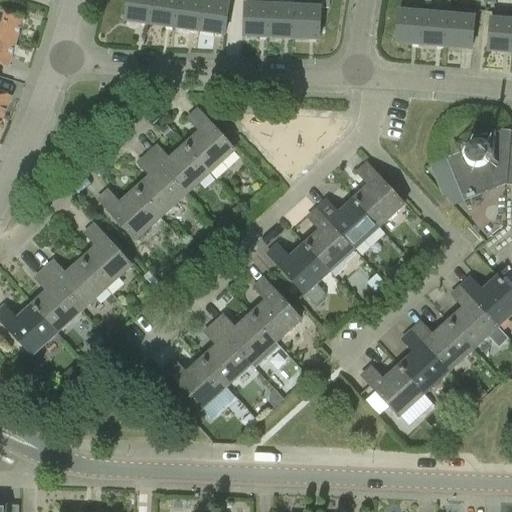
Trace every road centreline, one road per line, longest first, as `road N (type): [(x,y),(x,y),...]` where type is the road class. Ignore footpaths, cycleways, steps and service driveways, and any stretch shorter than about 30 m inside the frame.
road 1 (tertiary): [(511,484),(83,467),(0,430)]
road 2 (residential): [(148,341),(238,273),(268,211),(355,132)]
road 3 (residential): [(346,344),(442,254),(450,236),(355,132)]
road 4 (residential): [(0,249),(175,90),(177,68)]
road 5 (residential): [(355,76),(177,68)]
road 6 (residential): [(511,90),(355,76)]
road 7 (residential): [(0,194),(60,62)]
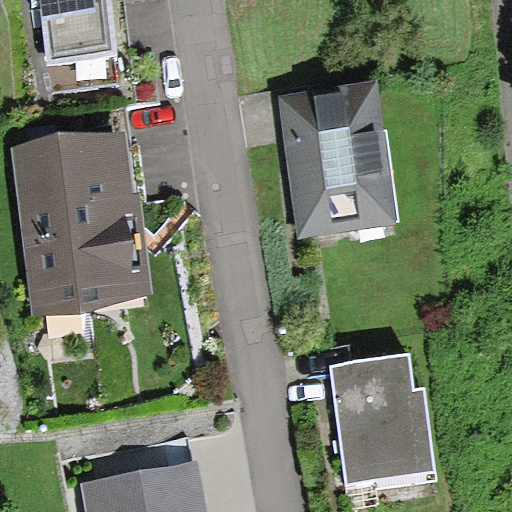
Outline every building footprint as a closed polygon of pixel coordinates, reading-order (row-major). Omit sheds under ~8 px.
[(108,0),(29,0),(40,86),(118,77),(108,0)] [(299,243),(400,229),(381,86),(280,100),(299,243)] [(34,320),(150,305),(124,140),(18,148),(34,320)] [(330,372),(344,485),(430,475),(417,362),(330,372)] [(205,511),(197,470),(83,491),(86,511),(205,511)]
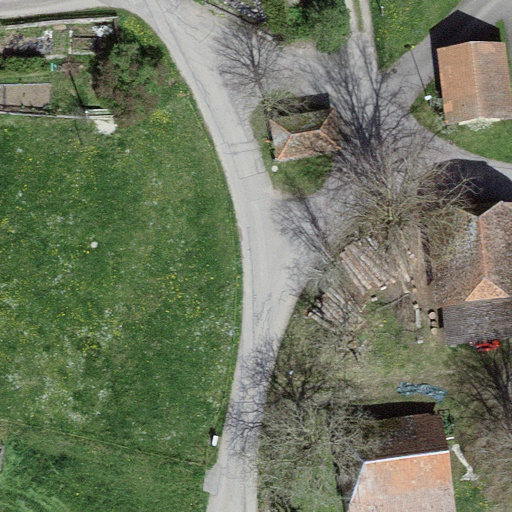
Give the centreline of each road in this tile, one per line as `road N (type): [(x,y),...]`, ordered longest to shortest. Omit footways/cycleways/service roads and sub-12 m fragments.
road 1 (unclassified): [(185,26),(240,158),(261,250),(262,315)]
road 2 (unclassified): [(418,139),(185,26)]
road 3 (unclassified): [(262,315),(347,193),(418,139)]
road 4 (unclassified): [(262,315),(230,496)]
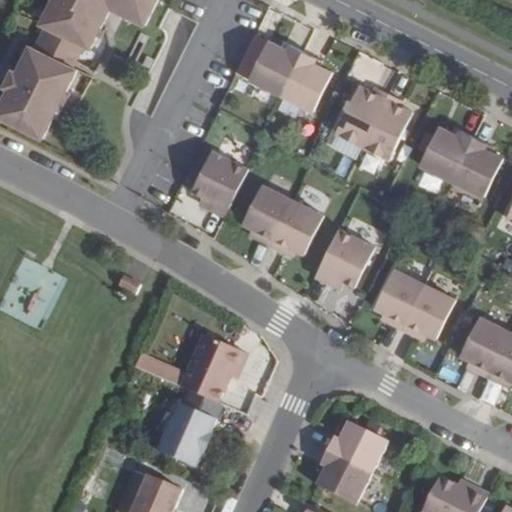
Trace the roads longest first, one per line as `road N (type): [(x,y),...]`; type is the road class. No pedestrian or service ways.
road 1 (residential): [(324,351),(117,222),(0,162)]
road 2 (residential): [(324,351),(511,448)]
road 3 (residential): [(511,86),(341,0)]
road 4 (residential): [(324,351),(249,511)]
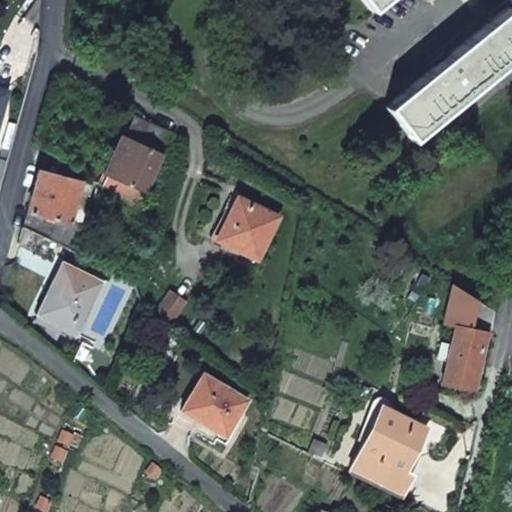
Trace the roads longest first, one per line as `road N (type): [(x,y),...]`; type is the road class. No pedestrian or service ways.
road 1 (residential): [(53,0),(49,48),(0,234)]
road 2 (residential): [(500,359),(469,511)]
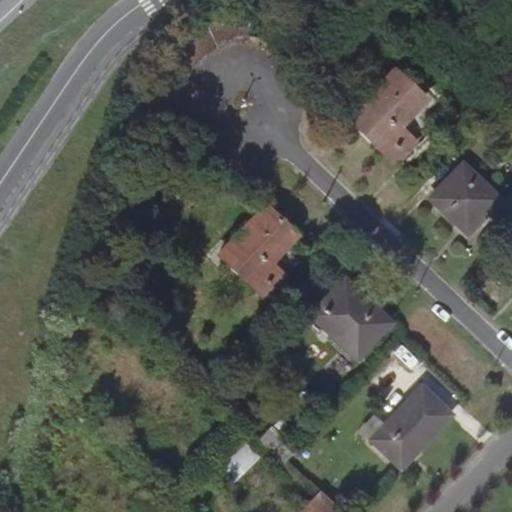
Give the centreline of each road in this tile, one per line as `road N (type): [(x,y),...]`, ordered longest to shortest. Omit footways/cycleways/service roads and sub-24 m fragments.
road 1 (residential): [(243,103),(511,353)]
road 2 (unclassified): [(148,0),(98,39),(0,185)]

::::

--- Exercise brief ---
Put all of the lines above into a JSON list of strings, one string per line, with blank lines skipped. Leave the pictures out.

--- Written response ---
[
  "Trace every road centreline, one road per line, longest first, as `road N (type): [(x,y),(x,y),...]` where type is the road class. Ignore footpaths, cycleways, steps and service driveways, and any stretch shorter than about 30 m inside the frame.",
  "road 1 (tertiary): [(511,484),(83,467),(0,430)]",
  "road 2 (residential): [(148,341),(238,273),(268,211),(355,132)]",
  "road 3 (residential): [(346,344),(442,254),(450,236),(355,132)]",
  "road 4 (residential): [(0,249),(175,90),(177,68)]",
  "road 5 (residential): [(355,76),(177,68)]",
  "road 6 (residential): [(511,90),(355,76)]",
  "road 7 (residential): [(0,194),(60,62)]",
  "Outline every building footprint as a closed polygon of pixel coordinates, reading-order (row-major). Omit sheds under ~8 px.",
  "[(108,0),(29,0),(40,86),(118,77),(108,0)] [(299,243),(400,229),(381,86),(280,100),(299,243)] [(34,320),(150,305),(124,140),(18,148),(34,320)] [(330,372),(344,485),(430,475),(417,362),(330,372)] [(205,511),(197,470),(83,491),(86,511),(205,511)]",
  "Give the centreline of each road in this tile, one per line as `road N (type): [(x,y),...]`, ordered longest to shortest. Omit footways/cycleways/service roads and sub-12 m fragments.",
  "road 1 (unclassified): [(185,26),(240,158),(261,250),(262,315)]",
  "road 2 (unclassified): [(418,139),(185,26)]",
  "road 3 (unclassified): [(262,315),(347,193),(418,139)]",
  "road 4 (unclassified): [(262,315),(230,496)]",
  "Trace the roads longest first, one per line as `road N (type): [(x,y),...]`; type is the road class. No pedestrian or service ways.",
  "road 1 (residential): [(324,351),(117,222),(0,162)]",
  "road 2 (residential): [(324,351),(511,448)]",
  "road 3 (residential): [(511,86),(341,0)]",
  "road 4 (residential): [(324,351),(249,511)]",
  "Trace the roads longest first, one per line as `road N (type): [(x,y),...]`; type is the road class. No pedestrian or service ways.",
  "road 1 (residential): [(53,0),(49,48),(0,234)]",
  "road 2 (residential): [(500,359),(469,511)]",
  "Give the centreline of each road in this tile, one per line as `road N (type): [(x,y),...]`, ordered longest to shortest. Omit footways/cycleways/service roads and sub-24 m fragments.",
  "road 1 (residential): [(243,103),(511,353)]",
  "road 2 (unclassified): [(148,0),(98,39),(0,185)]"
]